- [Exercise goal] Transcribe the records in full, keeping every character as it is.

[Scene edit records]
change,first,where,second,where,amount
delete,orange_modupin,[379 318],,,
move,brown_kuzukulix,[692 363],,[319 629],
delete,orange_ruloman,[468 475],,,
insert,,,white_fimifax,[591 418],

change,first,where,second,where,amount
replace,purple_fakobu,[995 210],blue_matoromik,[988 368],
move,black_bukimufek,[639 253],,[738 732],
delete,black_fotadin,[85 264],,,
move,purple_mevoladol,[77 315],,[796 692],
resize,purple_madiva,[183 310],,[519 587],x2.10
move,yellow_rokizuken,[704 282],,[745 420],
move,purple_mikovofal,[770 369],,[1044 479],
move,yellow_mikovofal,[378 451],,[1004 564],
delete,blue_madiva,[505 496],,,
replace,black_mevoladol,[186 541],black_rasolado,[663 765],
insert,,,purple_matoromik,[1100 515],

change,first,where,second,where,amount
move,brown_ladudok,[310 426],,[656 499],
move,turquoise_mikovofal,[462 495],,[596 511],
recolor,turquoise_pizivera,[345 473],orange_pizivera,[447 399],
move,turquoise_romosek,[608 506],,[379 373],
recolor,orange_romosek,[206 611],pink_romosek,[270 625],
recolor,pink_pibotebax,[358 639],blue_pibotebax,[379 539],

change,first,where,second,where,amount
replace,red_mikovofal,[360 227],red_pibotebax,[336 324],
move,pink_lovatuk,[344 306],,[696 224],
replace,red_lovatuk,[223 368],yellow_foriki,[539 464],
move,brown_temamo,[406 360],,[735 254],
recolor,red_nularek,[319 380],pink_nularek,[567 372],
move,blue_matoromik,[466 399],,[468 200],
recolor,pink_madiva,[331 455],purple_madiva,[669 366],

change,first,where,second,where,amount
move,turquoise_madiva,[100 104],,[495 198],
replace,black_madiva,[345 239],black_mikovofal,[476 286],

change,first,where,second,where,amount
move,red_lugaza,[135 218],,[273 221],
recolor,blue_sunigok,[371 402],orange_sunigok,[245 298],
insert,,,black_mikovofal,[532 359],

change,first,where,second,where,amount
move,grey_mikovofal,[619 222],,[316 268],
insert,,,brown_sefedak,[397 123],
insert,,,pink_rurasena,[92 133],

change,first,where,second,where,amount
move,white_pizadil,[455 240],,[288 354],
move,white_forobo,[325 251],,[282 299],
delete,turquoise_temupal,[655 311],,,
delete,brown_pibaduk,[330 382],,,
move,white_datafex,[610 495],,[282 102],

- [Task answer]
change,first,where,second,where,amount
delete,orange_modupin,[379 318],,,
move,brown_kuzukulix,[692 363],,[319 629],
delete,orange_ruloman,[468 475],,,
insert,,,white_fimifax,[591 418],

change,first,where,second,where,amount
replace,purple_fakobu,[995 210],blue_matoromik,[988 368],
move,black_bukimufek,[639 253],,[738 732],
delete,black_fotadin,[85 264],,,
move,purple_mevoladol,[77 315],,[796 692],
resize,purple_madiva,[183 310],,[519 587],x2.10
move,yellow_rokizuken,[704 282],,[745 420],
move,purple_mikovofal,[770 369],,[1044 479],
move,yellow_mikovofal,[378 451],,[1004 564],
delete,blue_madiva,[505 496],,,
replace,black_mevoladol,[186 541],black_rasolado,[663 765],
insert,,,purple_matoromik,[1100 515],

change,first,where,second,where,amount
move,brown_ladudok,[310 426],,[656 499],
move,turquoise_mikovofal,[462 495],,[596 511],
recolor,turquoise_pizivera,[345 473],orange_pizivera,[447 399],
move,turquoise_romosek,[608 506],,[379 373],
recolor,orange_romosek,[206 611],pink_romosek,[270 625],
recolor,pink_pibotebax,[358 639],blue_pibotebax,[379 539],

change,first,where,second,where,amount
replace,red_mikovofal,[360 227],red_pibotebax,[336 324],
move,pink_lovatuk,[344 306],,[696 224],
replace,red_lovatuk,[223 368],yellow_foriki,[539 464],
move,brown_temamo,[406 360],,[735 254],
recolor,red_nularek,[319 380],pink_nularek,[567 372],
move,blue_matoromik,[466 399],,[468 200],
recolor,pink_madiva,[331 455],purple_madiva,[669 366],

change,first,where,second,where,amount
move,turquoise_madiva,[100 104],,[495 198],
replace,black_madiva,[345 239],black_mikovofal,[476 286],

change,first,where,second,where,amount
move,red_lugaza,[135 218],,[273 221],
recolor,blue_sunigok,[371 402],orange_sunigok,[245 298],
insert,,,black_mikovofal,[532 359],

change,first,where,second,where,amount
move,grey_mikovofal,[619 222],,[316 268],
insert,,,brown_sefedak,[397 123],
insert,,,pink_rurasena,[92 133],

change,first,where,second,where,amount
move,white_pizadil,[455 240],,[288 354],
move,white_forobo,[325 251],,[282 299],
delete,turquoise_temupal,[655 311],,,
delete,brown_pibaduk,[330 382],,,
move,white_datafex,[610 495],,[282 102],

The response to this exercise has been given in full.